START The data

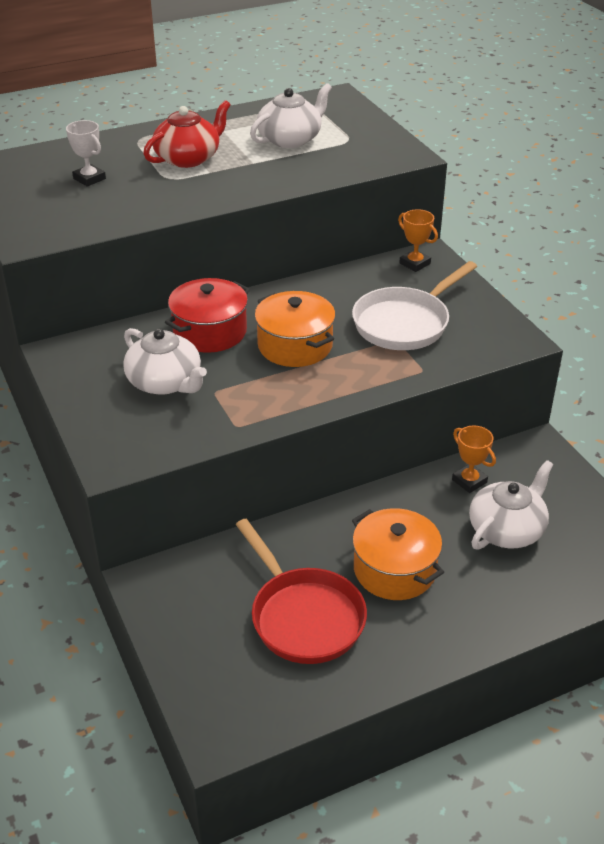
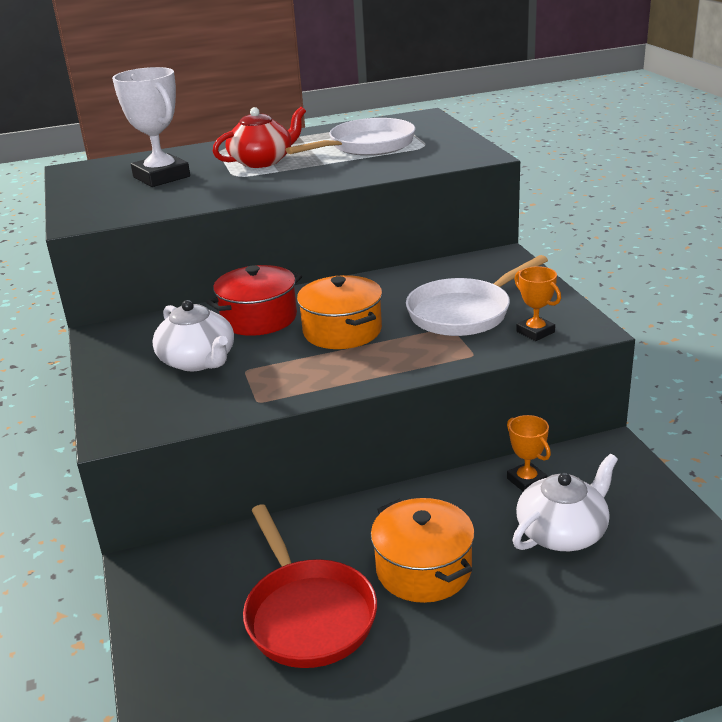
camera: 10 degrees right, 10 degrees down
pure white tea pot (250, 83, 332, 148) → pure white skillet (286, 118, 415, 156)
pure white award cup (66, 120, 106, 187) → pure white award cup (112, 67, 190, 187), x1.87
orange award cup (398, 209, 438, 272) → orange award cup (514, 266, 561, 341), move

END The data

Take the listing above and restate it word for word, without its pictures.

▶ Written answer
camera: 10 degrees right, 10 degrees down
pure white tea pot (250, 83, 332, 148) → pure white skillet (286, 118, 415, 156)
pure white award cup (66, 120, 106, 187) → pure white award cup (112, 67, 190, 187), x1.87
orange award cup (398, 209, 438, 272) → orange award cup (514, 266, 561, 341), move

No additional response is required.